[What you should do] The following data has a line with "camera: 15 degrees right, 0 degrees up" and a line with "removed: ryba/pomarańczowy (635 215)". Write out exactly those lines and all the lines between them.

(Before-and-after object listings)
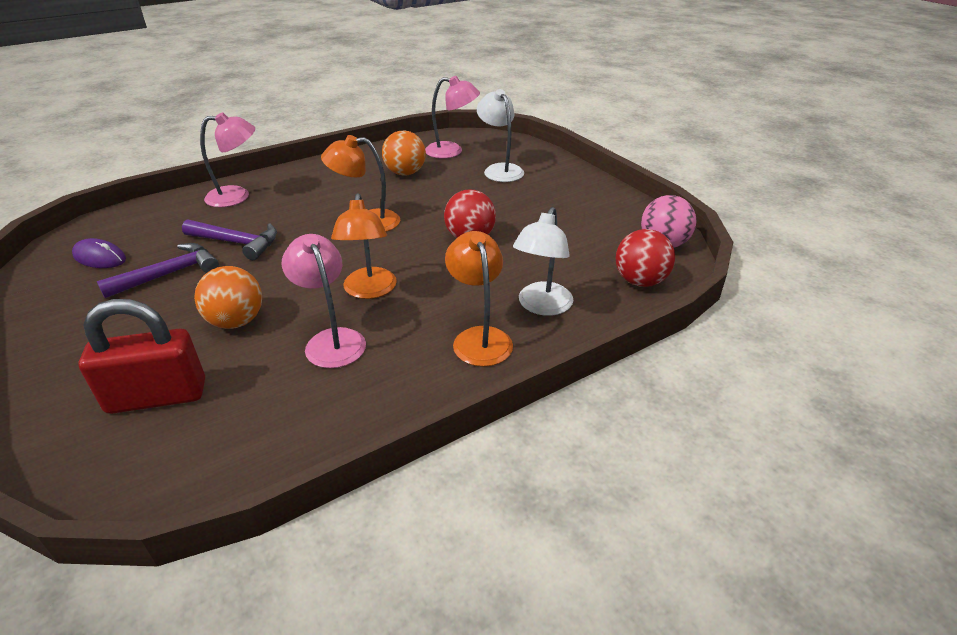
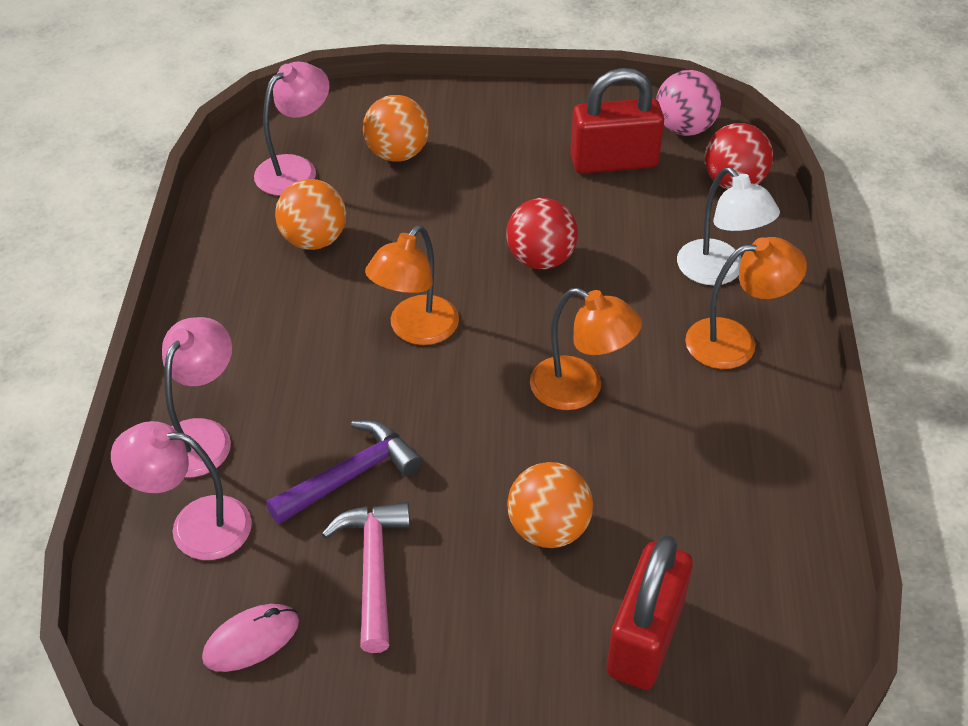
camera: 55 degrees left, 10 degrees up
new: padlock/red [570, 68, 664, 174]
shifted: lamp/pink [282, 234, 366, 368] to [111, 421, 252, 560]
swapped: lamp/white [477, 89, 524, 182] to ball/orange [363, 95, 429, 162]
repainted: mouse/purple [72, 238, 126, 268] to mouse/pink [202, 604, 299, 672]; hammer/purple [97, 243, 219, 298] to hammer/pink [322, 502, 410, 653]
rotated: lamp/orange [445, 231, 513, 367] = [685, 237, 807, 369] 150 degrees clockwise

* * *

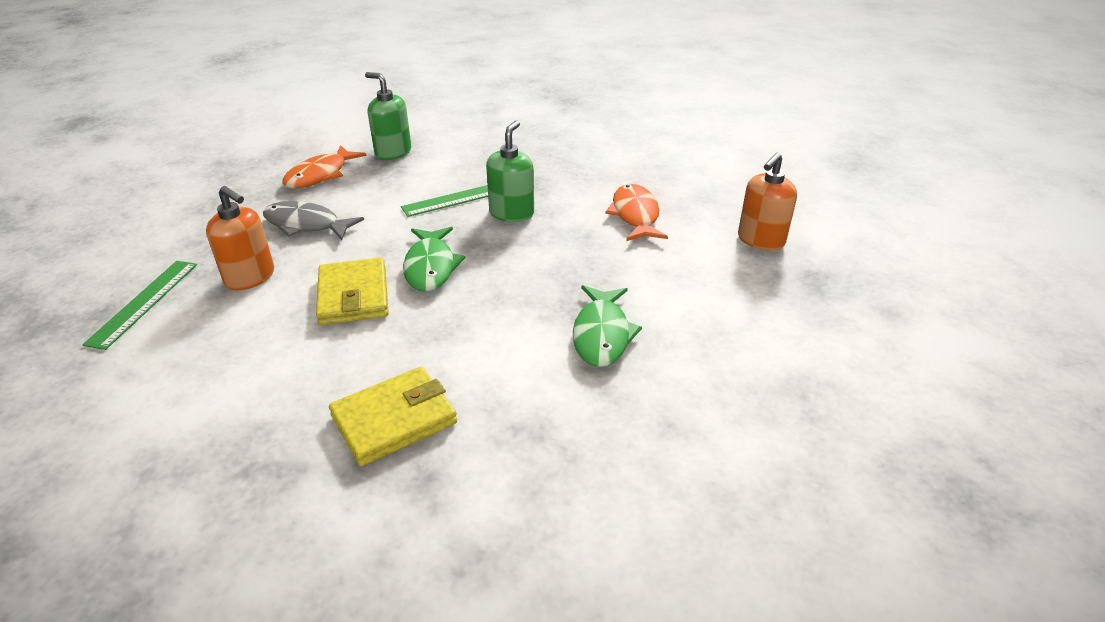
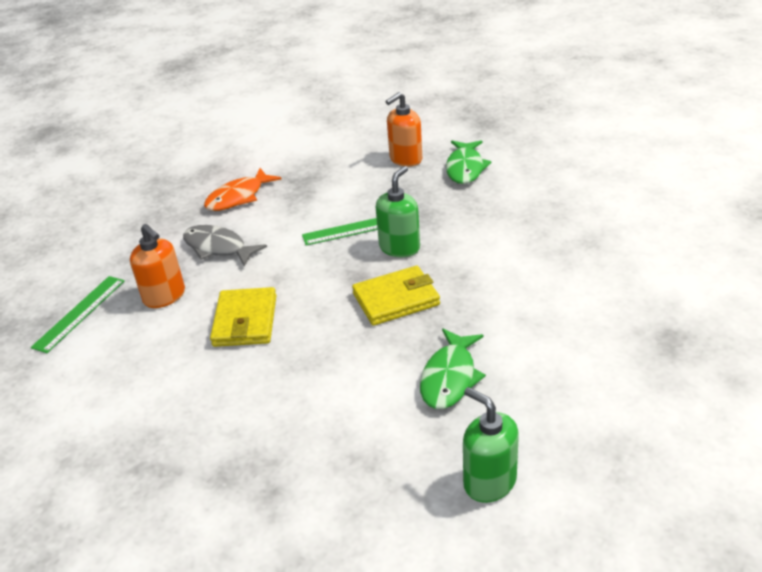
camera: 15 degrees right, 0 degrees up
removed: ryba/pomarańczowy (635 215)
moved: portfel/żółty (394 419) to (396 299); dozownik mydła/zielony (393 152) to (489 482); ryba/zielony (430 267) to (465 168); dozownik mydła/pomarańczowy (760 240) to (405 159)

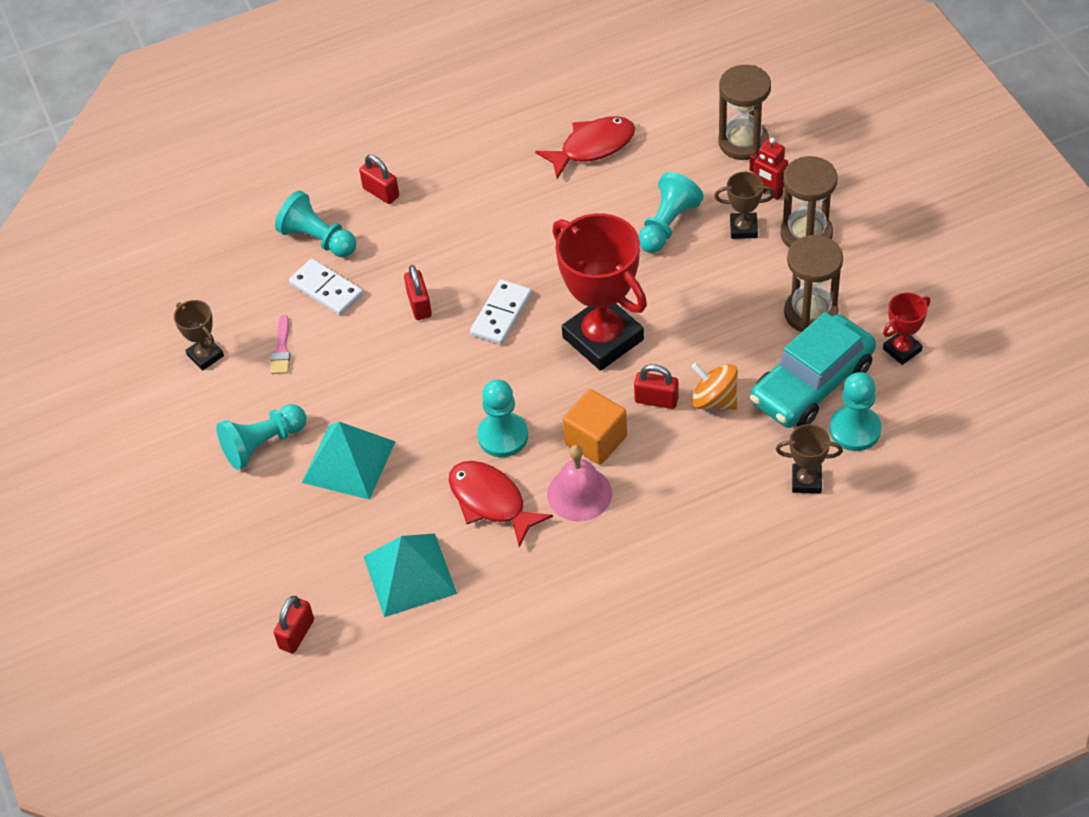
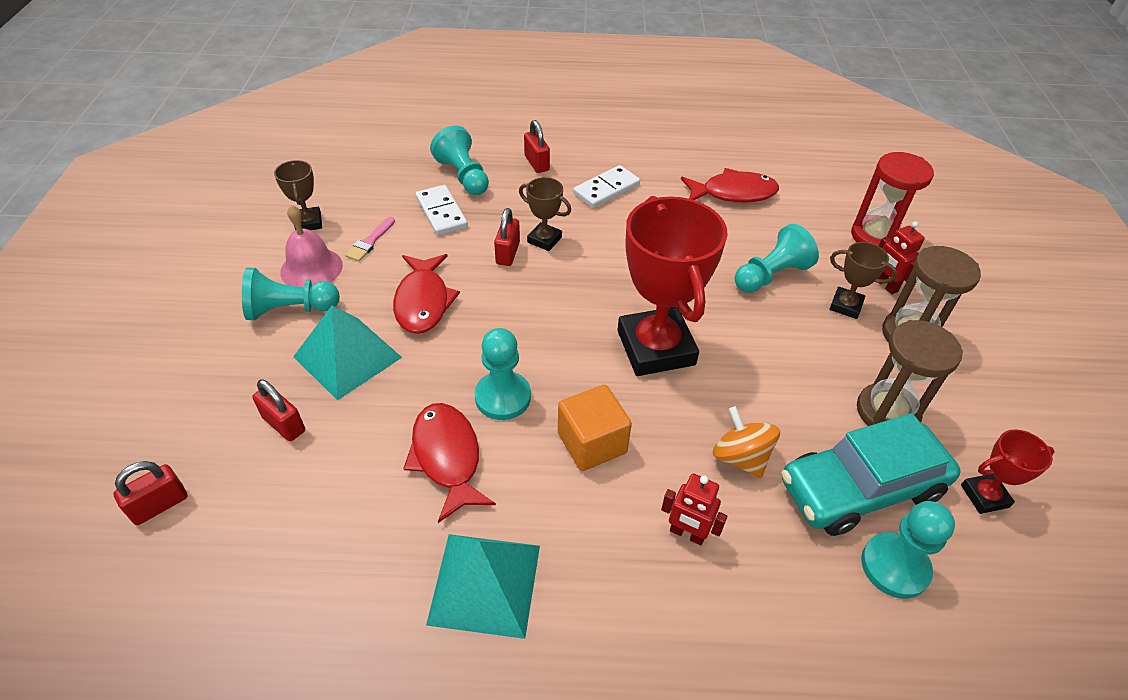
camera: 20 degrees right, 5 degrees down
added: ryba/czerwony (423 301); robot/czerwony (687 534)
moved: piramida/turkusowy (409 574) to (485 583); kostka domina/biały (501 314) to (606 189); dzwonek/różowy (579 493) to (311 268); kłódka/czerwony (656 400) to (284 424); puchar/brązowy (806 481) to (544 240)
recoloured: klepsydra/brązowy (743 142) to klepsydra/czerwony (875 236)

[Exercise solution]
camera: 15 degrees right, 0 degrees up
removed: ryba/pomarańczowy (635 215)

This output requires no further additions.